→ **Source data**

- - -

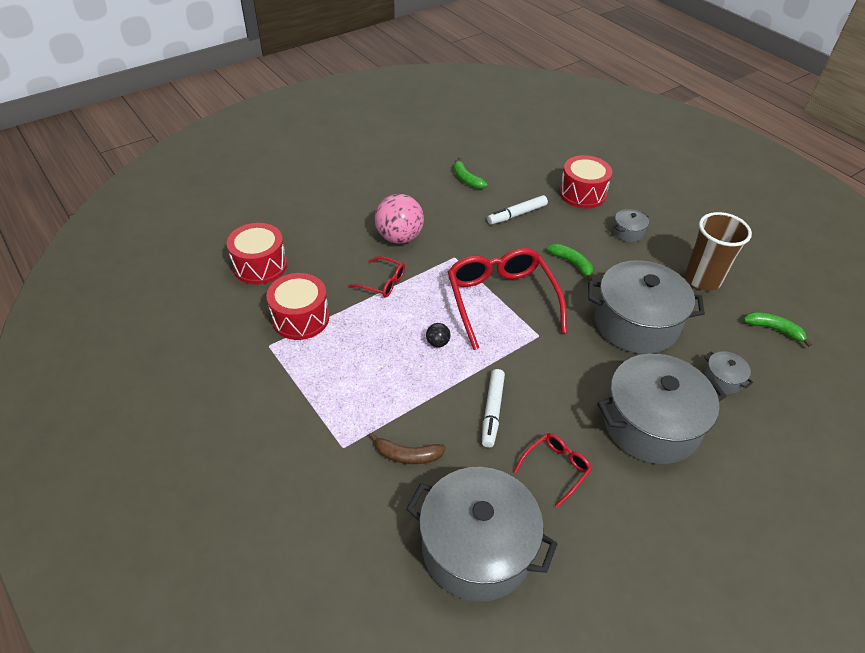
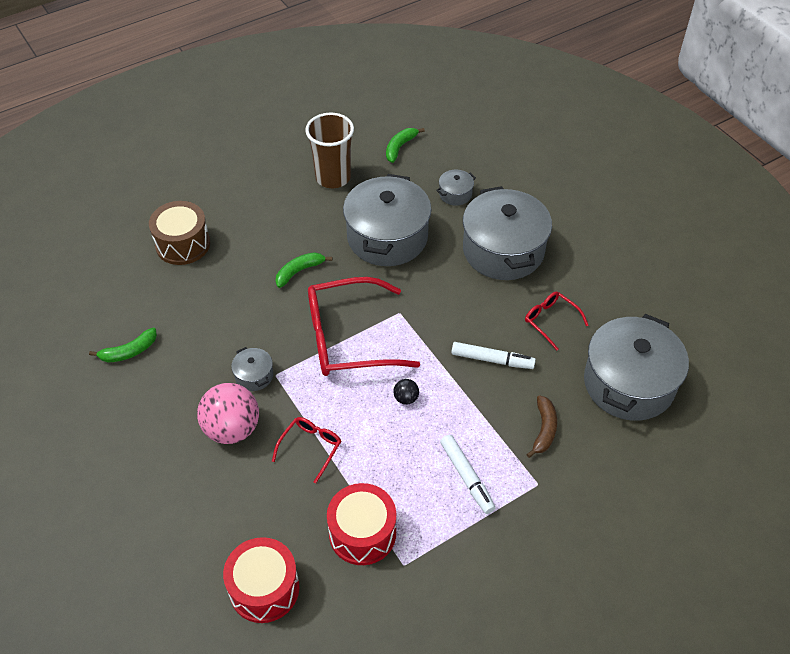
camera: 85 degrees left, 5 degrees up
(517, 214) = (209, 308): white marker -> white marker (467, 477)
(582, 193) = (183, 244): red drum -> brown drum
(628, 232) = (256, 218): grey pot -> grey pot (254, 376)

- - -

→ **Task**
Only the pictures are to be left out; write out all the other data exactly.

→ **The completed task**
camera: 85 degrees left, 5 degrees up
(517, 214) = (209, 308): white marker -> white marker (467, 477)
(582, 193) = (183, 244): red drum -> brown drum
(628, 232) = (256, 218): grey pot -> grey pot (254, 376)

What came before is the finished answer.